*** Data to process ***
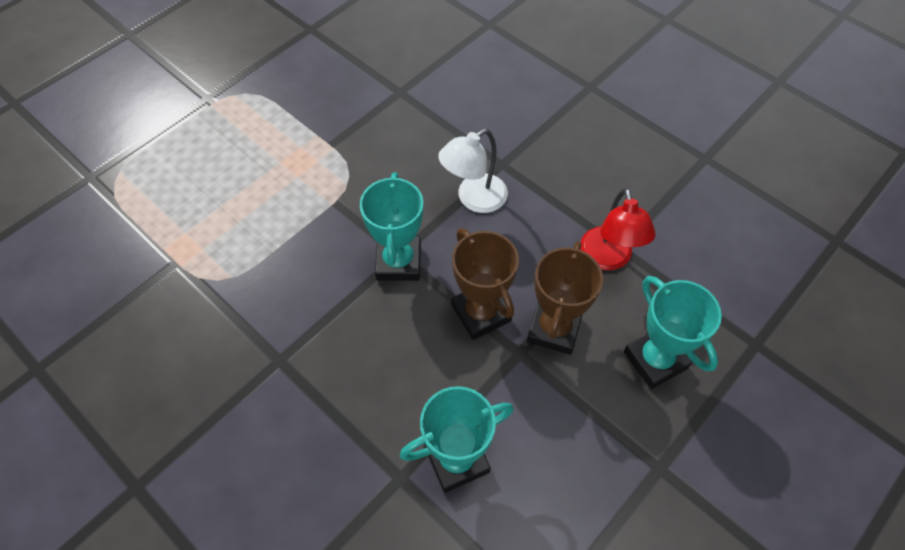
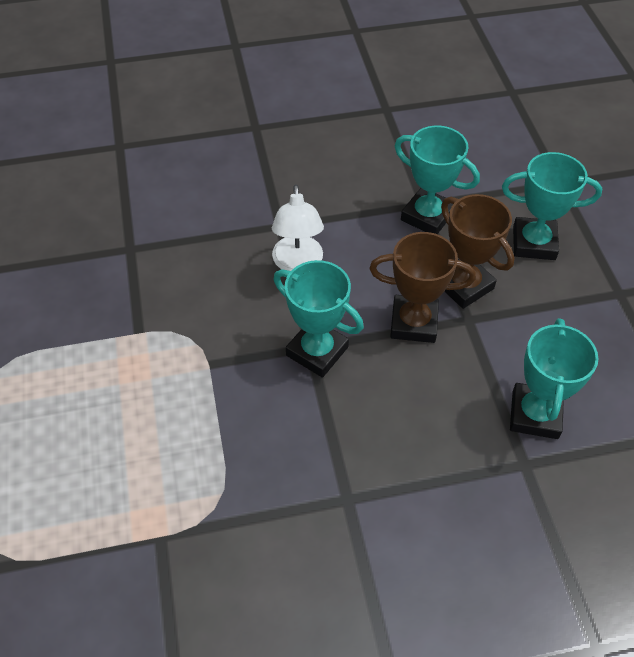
camera: 55 degrees left, 5 degrees down
(608, 259) = (427, 216): red lamp -> turquoise trophy

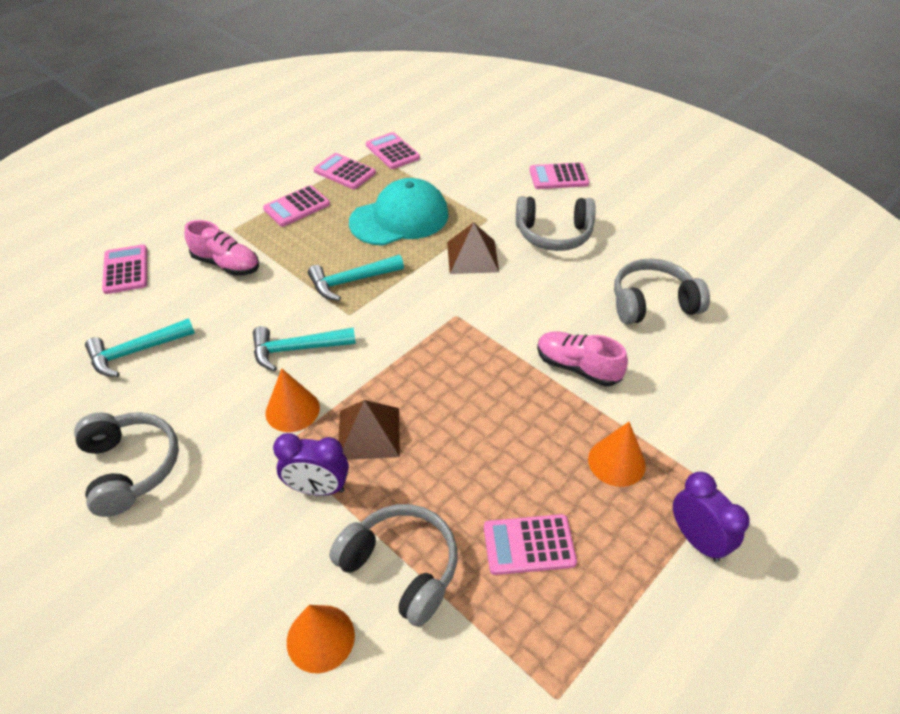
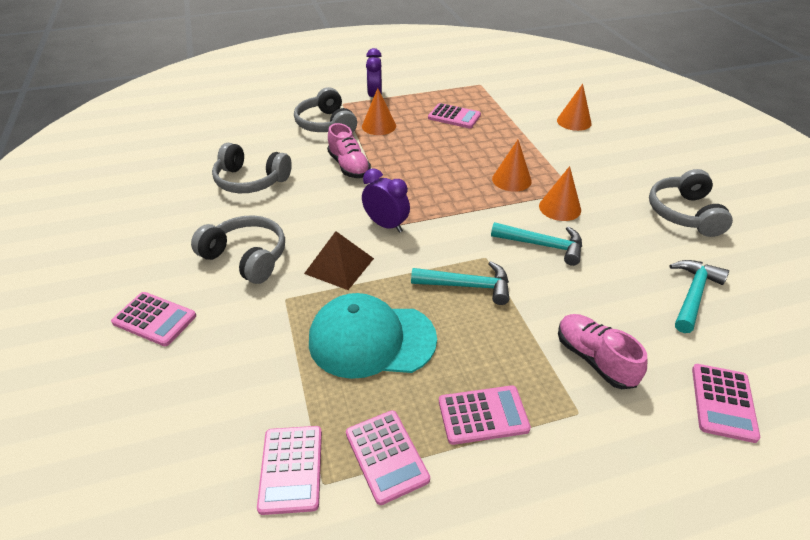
camera: 150 degrees left, 5 degrees down
(136, 352) = (693, 295): turquoise hammer -> turquoise hammer turned 60 degrees counterclockwise
(318, 488) = (556, 166): purple clock -> purple clock (386, 225)
(369, 433) = (511, 180): brown pyramid -> orange cone
(401, 567) = (523, 128): grey headphones -> grey headphones (326, 124)

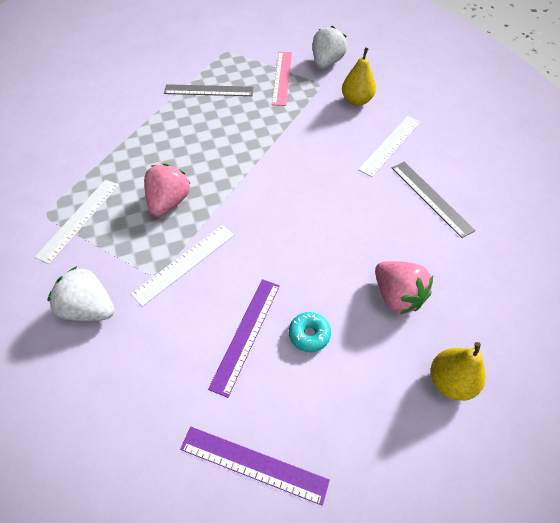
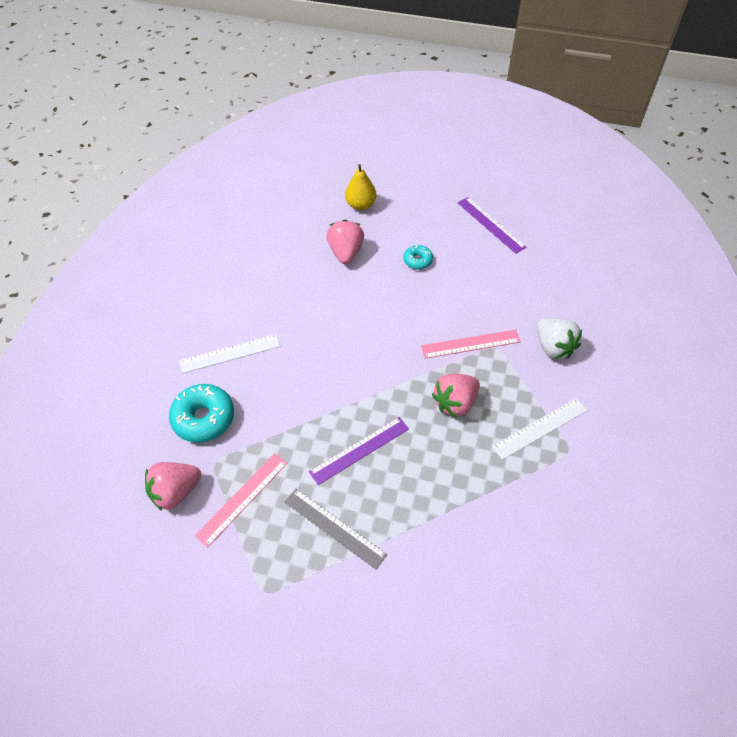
camera: 145 degrees left, 0 degrees up
(184, 264) = (470, 344): white ruler -> pink ruler
(246, 334) = (456, 280): purple ruler -> purple ruler (359, 450)
(326, 63) = (175, 491): white strawberry -> pink strawberry
(356, 101) = (204, 418): yellow pear -> turquoise donut
(431, 198) = (252, 295): grey ruler -> none

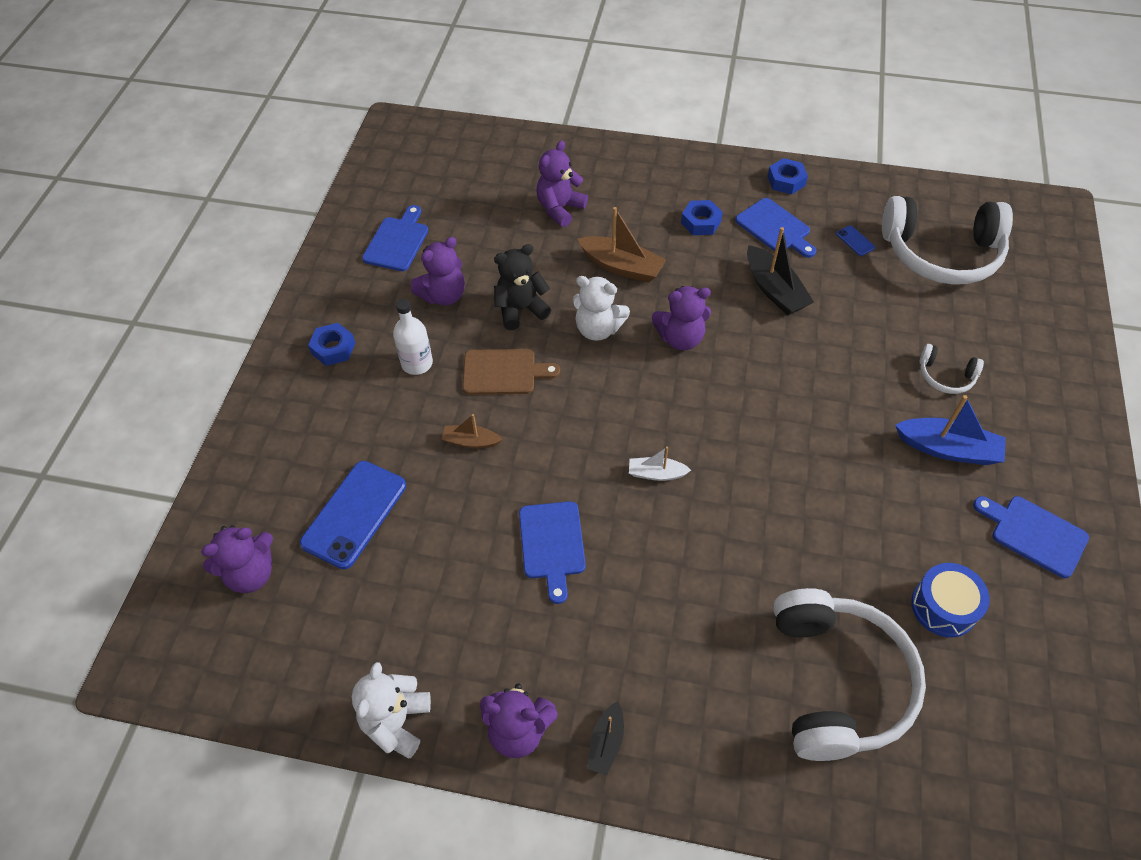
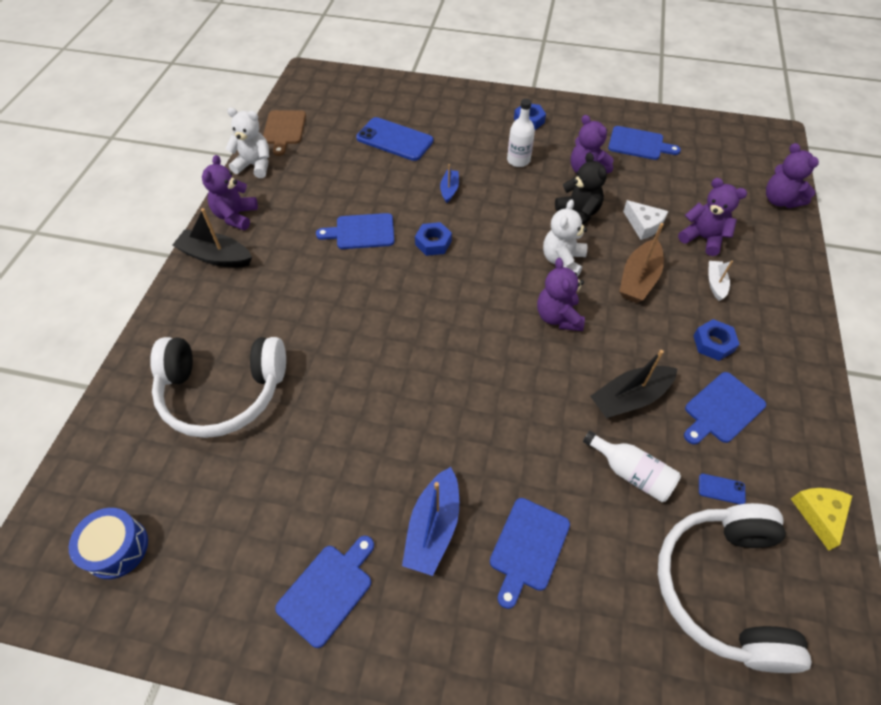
camera: 90 degrees right, 0 degrees up
(251, 573) = (359, 103): purple teddy bear -> purple teddy bear (779, 200)
(471, 441) = (449, 190): brown boat -> blue boat
(503, 372) = (513, 205): brown cutting board -> brown cutting board (284, 130)
(540, 253) = (643, 225): none -> white cheese
(606, 742) = (216, 256): black boat -> black boat, size x1.74
(656, 473) = (416, 292): white boat -> white boat (715, 283)
(786, 181) = (803, 430): blue nut -> blue nut (433, 243)
(854, 297) = (631, 473): none -> white bottle
(855, 241) = (721, 489): blue phone -> blue phone turned 45 degrees clockwise
(863, 188) = (819, 514): none -> yellow cheese
(943, 607) = (268, 484): blue drum -> blue drum (117, 548)
(945, 376) = (528, 547): white headphones -> blue cutting board

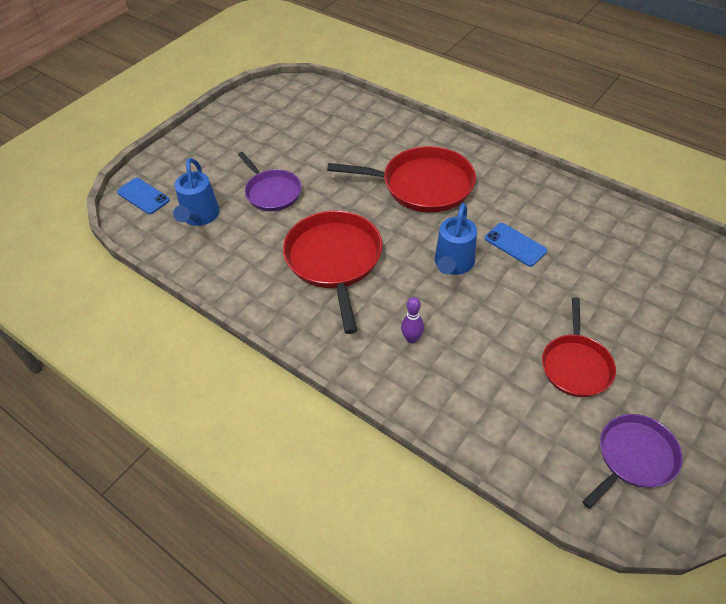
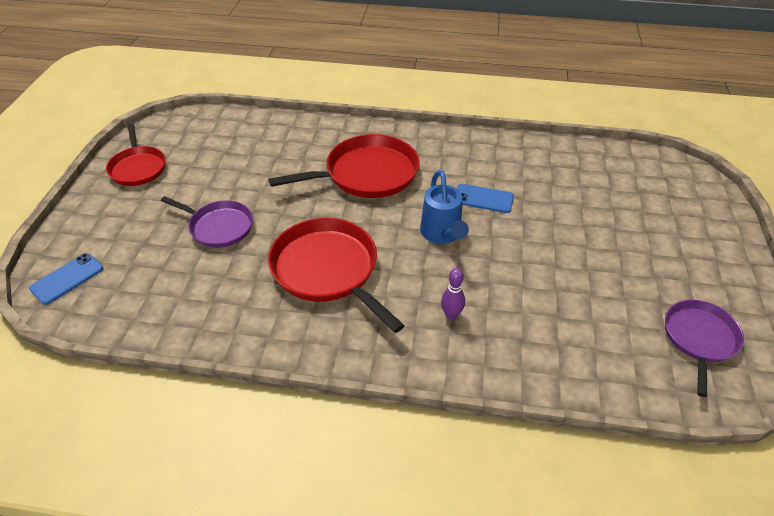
camera: 30 degrees left, 5 degrees down
(143, 196) = (67, 278): blue phone -> blue phone turned 60 degrees counterclockwise
(199, 217) = (151, 278): blue watering can -> none
(576, 365) = (602, 281): red pan -> red pan (138, 167)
*** End of Data to process ***
Task goal: Reproduce only the lines from the line with "(945, 376) = (528, 547): white" to the end of the entries. Keep both ends, copy them exactly, and omit every picture.

Task response:
(945, 376) = (528, 547): white headphones -> blue cutting board

camera: 30 degrees left, 5 degrees down
(143, 196) = (67, 278): blue phone -> blue phone turned 60 degrees counterclockwise
(199, 217) = (151, 278): blue watering can -> none
(576, 365) = (602, 281): red pan -> red pan (138, 167)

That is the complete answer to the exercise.